Dataset excerpts:
☆ ☆ ☆ ☆
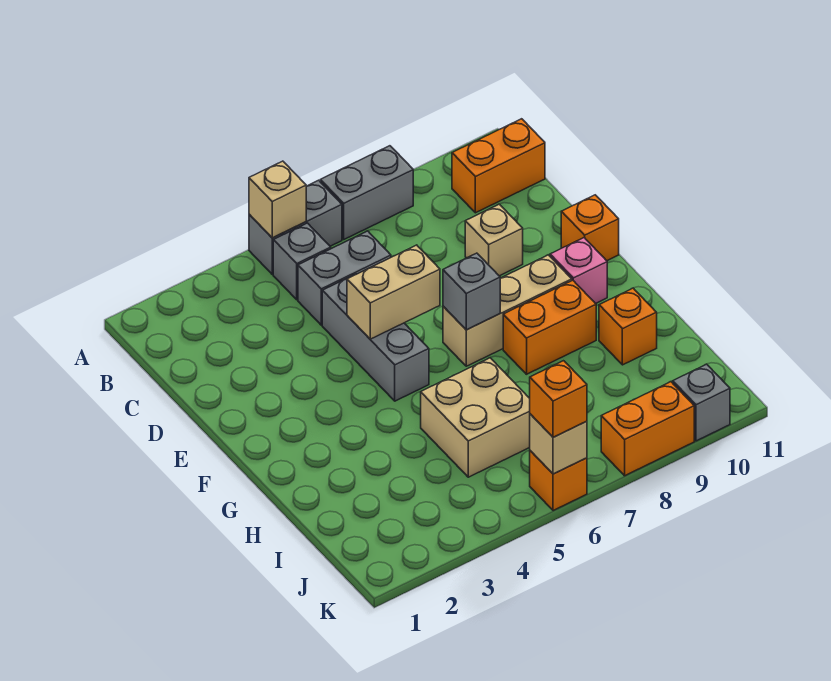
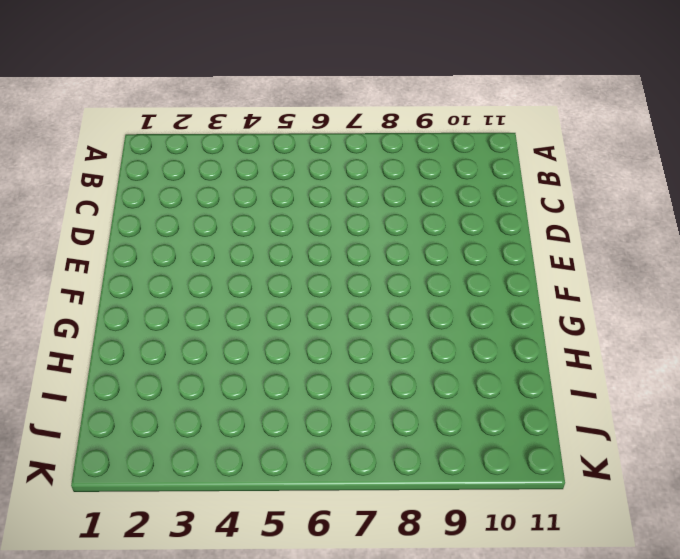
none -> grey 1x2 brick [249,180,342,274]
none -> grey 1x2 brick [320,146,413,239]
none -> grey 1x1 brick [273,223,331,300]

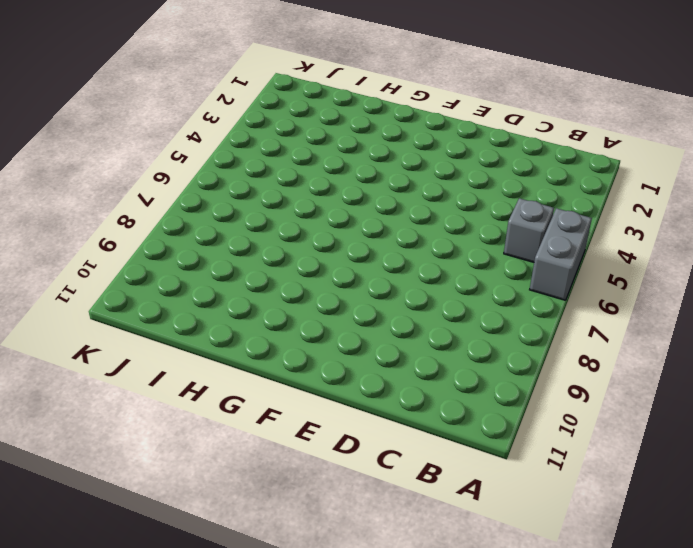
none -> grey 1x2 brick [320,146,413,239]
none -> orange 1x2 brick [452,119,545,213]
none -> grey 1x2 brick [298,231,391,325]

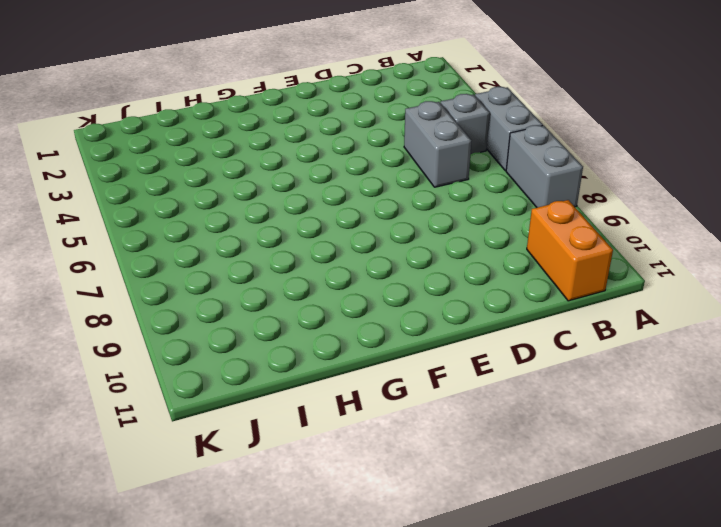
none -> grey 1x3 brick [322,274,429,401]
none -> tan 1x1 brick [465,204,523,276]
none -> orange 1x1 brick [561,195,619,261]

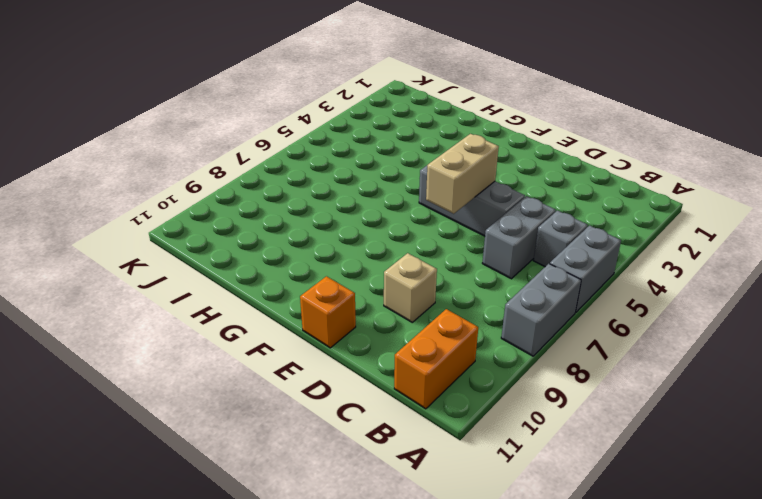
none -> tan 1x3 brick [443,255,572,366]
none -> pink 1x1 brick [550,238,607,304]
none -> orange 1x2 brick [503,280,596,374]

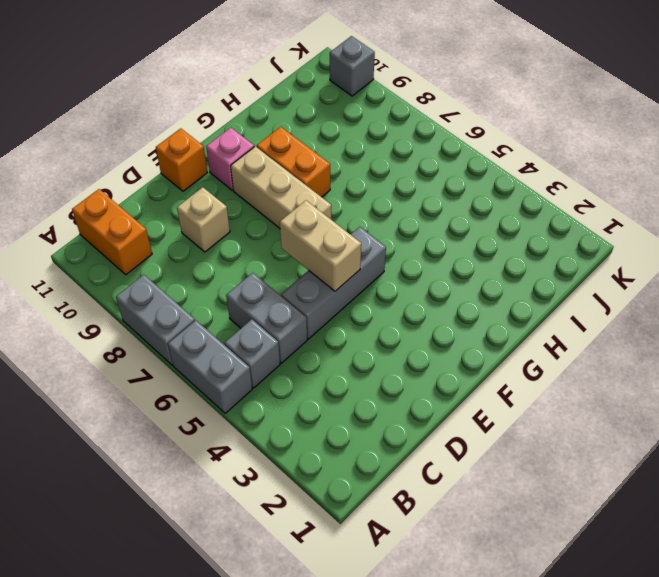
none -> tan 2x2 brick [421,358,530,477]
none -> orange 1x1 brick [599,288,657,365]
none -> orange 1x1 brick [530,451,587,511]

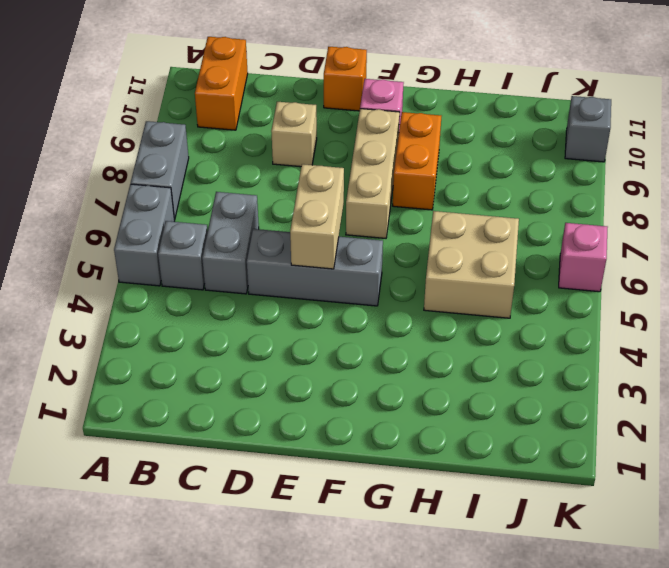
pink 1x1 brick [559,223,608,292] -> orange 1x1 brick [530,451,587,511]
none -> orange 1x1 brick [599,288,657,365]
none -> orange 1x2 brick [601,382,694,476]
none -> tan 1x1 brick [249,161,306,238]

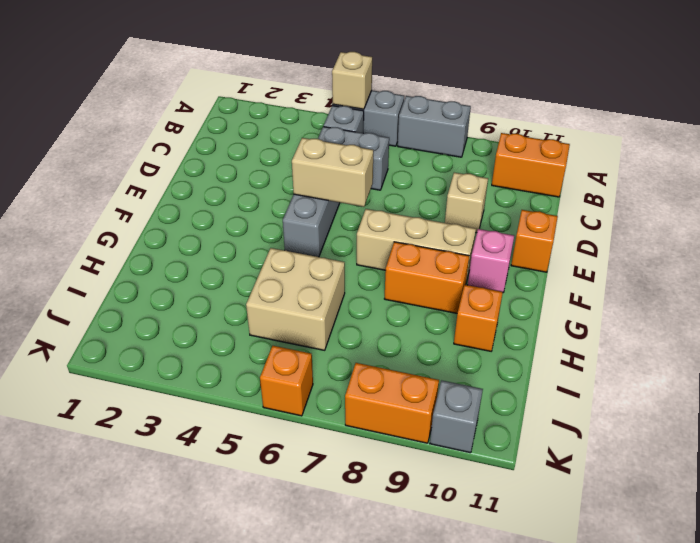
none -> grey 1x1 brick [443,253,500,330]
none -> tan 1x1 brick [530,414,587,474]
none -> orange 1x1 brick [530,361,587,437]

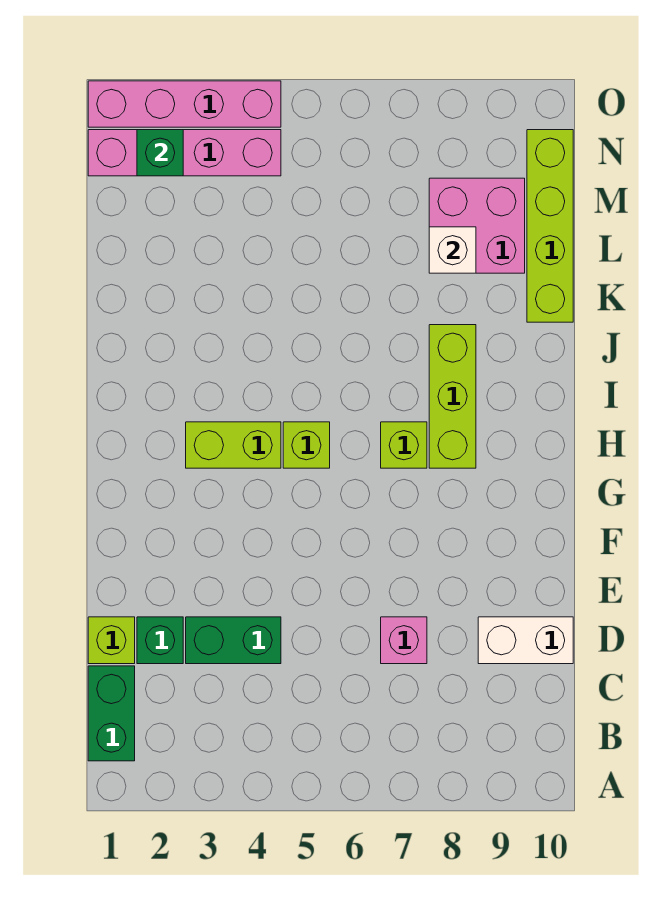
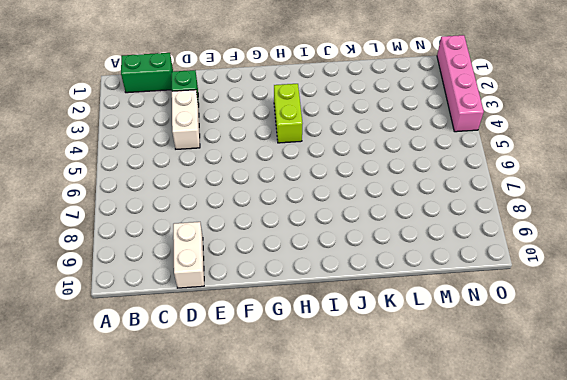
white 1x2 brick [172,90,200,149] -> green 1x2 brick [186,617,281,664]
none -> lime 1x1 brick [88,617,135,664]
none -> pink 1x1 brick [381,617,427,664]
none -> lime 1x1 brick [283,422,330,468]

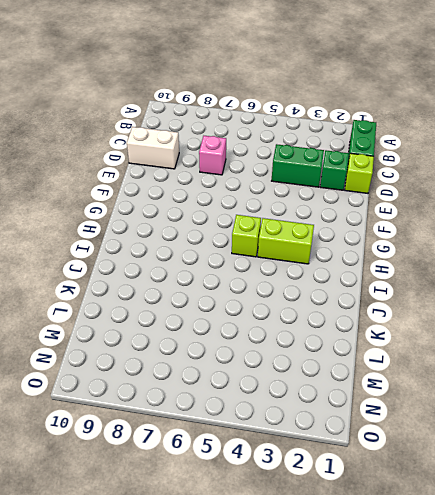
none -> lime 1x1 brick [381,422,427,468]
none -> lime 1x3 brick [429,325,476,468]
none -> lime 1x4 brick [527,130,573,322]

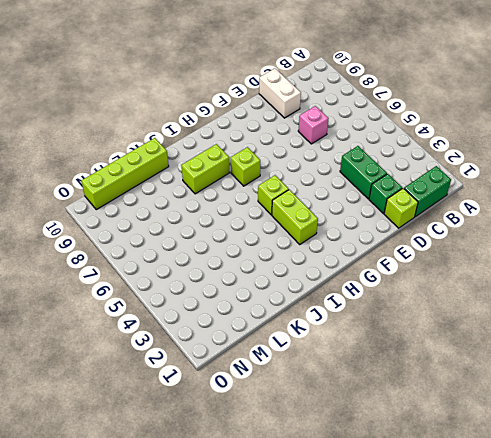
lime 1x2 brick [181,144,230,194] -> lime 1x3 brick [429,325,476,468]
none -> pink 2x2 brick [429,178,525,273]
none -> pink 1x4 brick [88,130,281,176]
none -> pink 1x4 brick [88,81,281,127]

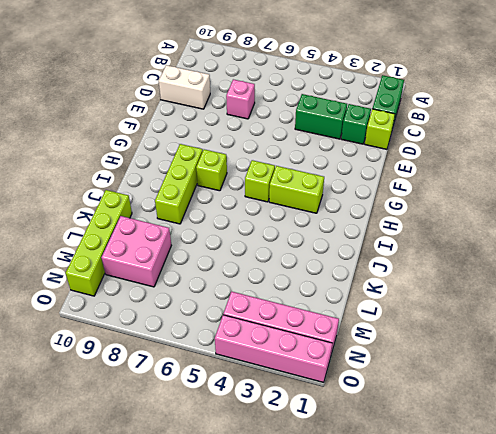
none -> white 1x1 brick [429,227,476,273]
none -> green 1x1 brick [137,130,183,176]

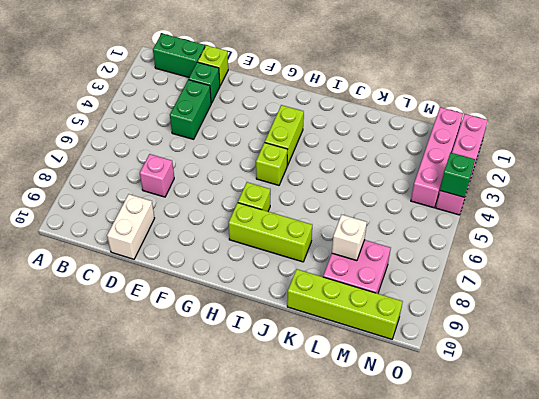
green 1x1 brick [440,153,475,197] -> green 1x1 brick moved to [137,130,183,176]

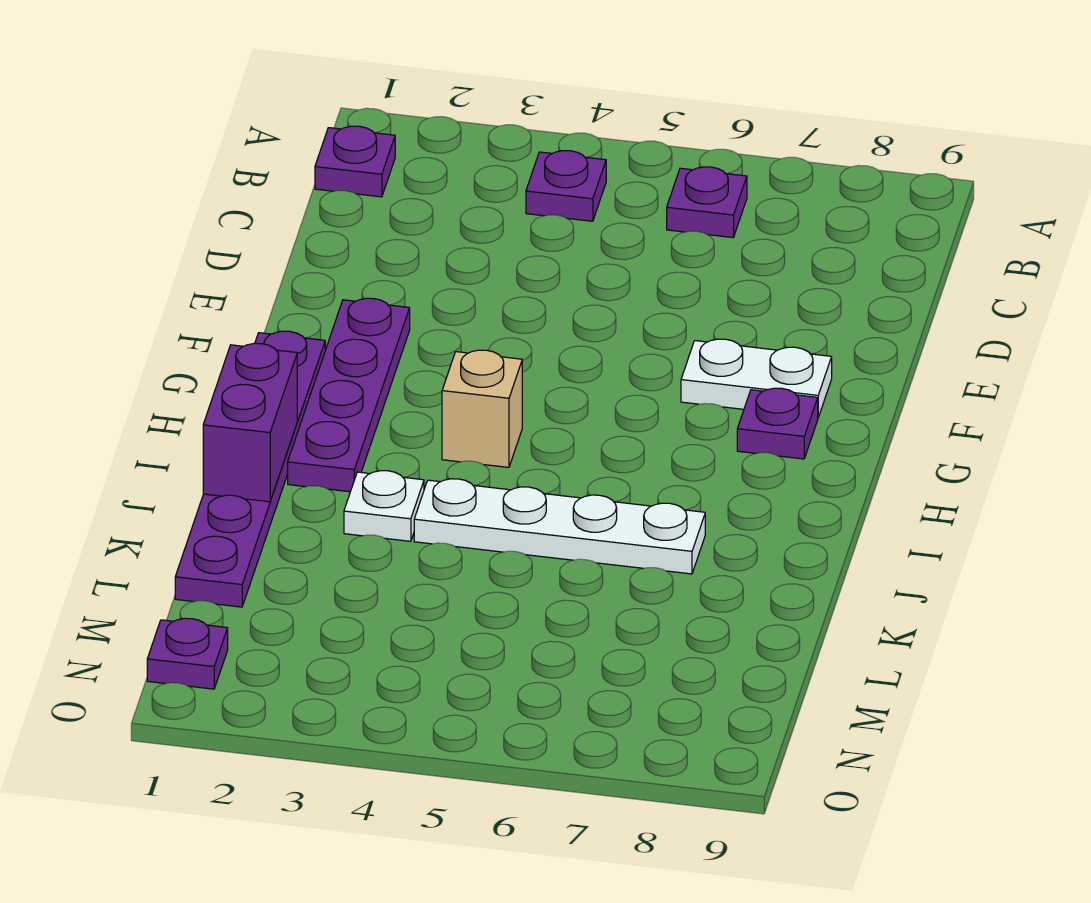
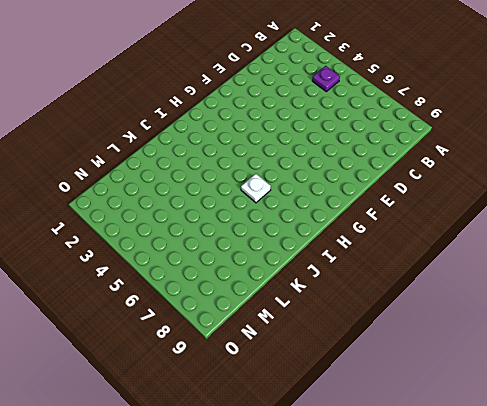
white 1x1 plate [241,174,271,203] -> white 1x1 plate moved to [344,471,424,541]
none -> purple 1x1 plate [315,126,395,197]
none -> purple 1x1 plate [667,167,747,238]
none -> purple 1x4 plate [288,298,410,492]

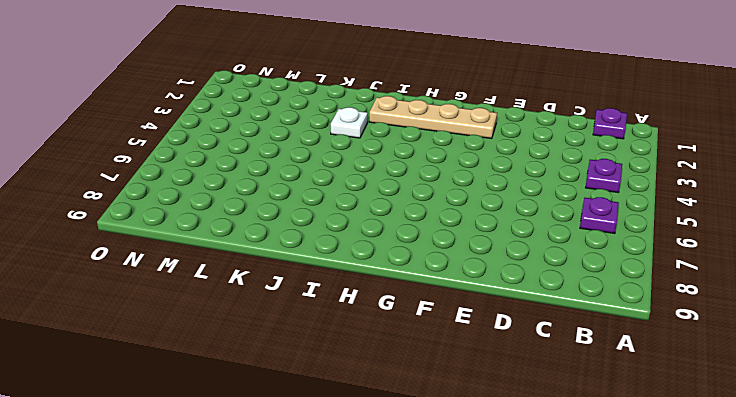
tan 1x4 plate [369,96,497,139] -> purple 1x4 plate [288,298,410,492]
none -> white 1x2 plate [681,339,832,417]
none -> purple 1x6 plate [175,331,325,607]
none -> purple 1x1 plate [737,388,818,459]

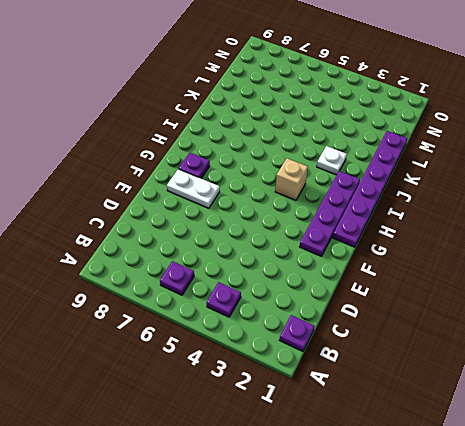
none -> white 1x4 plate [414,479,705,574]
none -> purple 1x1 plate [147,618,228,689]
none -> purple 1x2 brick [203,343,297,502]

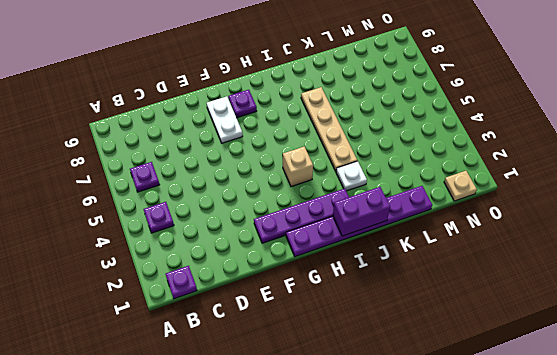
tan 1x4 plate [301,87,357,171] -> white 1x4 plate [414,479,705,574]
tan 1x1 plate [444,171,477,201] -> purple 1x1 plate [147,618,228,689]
☆ ☆ ☆ ☆
Task goal: Each record above needs to be retyped exactly, without any pictures.

Solution:
none -> grey 1x2 brick [249,180,342,274]
none -> grey 1x2 brick [320,146,413,239]
none -> grey 1x1 brick [273,223,331,300]

none -> grey 1x2 brick [320,146,413,239]
none -> orange 1x2 brick [452,119,545,213]
none -> grey 1x2 brick [298,231,391,325]

none -> grey 1x3 brick [322,274,429,401]
none -> tan 1x1 brick [465,204,523,276]
none -> orange 1x1 brick [561,195,619,261]

none -> tan 1x3 brick [443,255,572,366]
none -> pink 1x1 brick [550,238,607,304]
none -> orange 1x2 brick [503,280,596,374]

none -> tan 2x2 brick [421,358,530,477]
none -> orange 1x1 brick [599,288,657,365]
none -> orange 1x1 brick [530,451,587,511]

pink 1x1 brick [559,223,608,292] -> orange 1x1 brick [530,451,587,511]
none -> orange 1x1 brick [599,288,657,365]
none -> orange 1x2 brick [601,382,694,476]
none -> tan 1x1 brick [249,161,306,238]

none -> grey 1x1 brick [443,253,500,330]
none -> tan 1x1 brick [530,414,587,474]
none -> orange 1x1 brick [530,361,587,437]

white 1x2 brick [172,90,200,149] -> green 1x2 brick [186,617,281,664]
none -> lime 1x1 brick [88,617,135,664]
none -> pink 1x1 brick [381,617,427,664]
none -> lime 1x1 brick [283,422,330,468]

none -> lime 1x1 brick [381,422,427,468]
none -> lime 1x3 brick [429,325,476,468]
none -> lime 1x4 brick [527,130,573,322]

lime 1x2 brick [181,144,230,194] -> lime 1x3 brick [429,325,476,468]
none -> pink 2x2 brick [429,178,525,273]
none -> pink 1x4 brick [88,130,281,176]
none -> pink 1x4 brick [88,81,281,127]

none -> white 1x1 brick [429,227,476,273]
none -> green 1x1 brick [137,130,183,176]

green 1x1 brick [440,153,475,197] -> green 1x1 brick moved to [137,130,183,176]

white 1x1 plate [241,174,271,203] -> white 1x1 plate moved to [344,471,424,541]
none -> purple 1x1 plate [315,126,395,197]
none -> purple 1x1 plate [667,167,747,238]
none -> purple 1x4 plate [288,298,410,492]

tan 1x4 plate [369,96,497,139] -> purple 1x4 plate [288,298,410,492]
none -> white 1x2 plate [681,339,832,417]
none -> purple 1x6 plate [175,331,325,607]
none -> purple 1x1 plate [737,388,818,459]

none -> white 1x4 plate [414,479,705,574]
none -> purple 1x1 plate [147,618,228,689]
none -> purple 1x2 brick [203,343,297,502]

tan 1x4 plate [301,87,357,171] -> white 1x4 plate [414,479,705,574]
tan 1x1 plate [444,171,477,201] -> purple 1x1 plate [147,618,228,689]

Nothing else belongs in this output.